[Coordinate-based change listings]
________

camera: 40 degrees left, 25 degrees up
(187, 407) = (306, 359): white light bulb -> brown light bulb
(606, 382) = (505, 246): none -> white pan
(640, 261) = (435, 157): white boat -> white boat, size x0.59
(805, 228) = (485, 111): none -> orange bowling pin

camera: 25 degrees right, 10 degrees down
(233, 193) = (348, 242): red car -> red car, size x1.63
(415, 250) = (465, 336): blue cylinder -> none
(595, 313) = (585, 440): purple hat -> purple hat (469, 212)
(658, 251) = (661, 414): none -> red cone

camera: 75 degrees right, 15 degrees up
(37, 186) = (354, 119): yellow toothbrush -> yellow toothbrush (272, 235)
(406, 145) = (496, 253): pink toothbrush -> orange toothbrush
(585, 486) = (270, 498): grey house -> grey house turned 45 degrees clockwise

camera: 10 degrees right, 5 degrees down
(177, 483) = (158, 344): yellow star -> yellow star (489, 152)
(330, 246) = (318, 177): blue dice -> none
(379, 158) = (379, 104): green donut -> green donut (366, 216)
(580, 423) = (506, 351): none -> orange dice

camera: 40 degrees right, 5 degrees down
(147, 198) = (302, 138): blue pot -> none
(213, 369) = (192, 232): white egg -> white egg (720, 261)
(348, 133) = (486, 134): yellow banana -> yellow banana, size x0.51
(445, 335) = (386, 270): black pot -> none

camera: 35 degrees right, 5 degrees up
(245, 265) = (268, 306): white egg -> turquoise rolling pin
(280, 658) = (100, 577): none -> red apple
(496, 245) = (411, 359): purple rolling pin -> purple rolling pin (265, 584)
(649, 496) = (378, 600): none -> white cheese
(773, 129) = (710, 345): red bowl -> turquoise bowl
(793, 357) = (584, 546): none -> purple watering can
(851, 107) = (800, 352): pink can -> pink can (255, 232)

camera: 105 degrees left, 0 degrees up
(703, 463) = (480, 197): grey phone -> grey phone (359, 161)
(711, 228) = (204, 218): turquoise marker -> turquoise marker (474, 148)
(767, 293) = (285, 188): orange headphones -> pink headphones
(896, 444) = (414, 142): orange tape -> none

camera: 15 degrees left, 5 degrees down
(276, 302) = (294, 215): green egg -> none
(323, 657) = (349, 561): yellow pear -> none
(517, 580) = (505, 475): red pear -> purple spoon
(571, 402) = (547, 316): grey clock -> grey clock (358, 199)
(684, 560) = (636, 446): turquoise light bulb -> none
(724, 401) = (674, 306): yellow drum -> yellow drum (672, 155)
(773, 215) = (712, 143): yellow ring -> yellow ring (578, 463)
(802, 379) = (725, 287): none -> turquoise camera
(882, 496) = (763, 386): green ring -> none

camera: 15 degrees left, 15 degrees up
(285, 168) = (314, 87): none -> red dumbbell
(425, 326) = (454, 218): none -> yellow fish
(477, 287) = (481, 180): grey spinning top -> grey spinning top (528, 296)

________

What is wanted is every line from the first line of the entries through the line that contains "camera: 25 degrees right, 10 degrees down", given again exactly.

◆ **Response to the task**
camera: 40 degrees left, 25 degrees up
(187, 407) = (306, 359): white light bulb -> brown light bulb
(606, 382) = (505, 246): none -> white pan
(640, 261) = (435, 157): white boat -> white boat, size x0.59
(805, 228) = (485, 111): none -> orange bowling pin

camera: 25 degrees right, 10 degrees down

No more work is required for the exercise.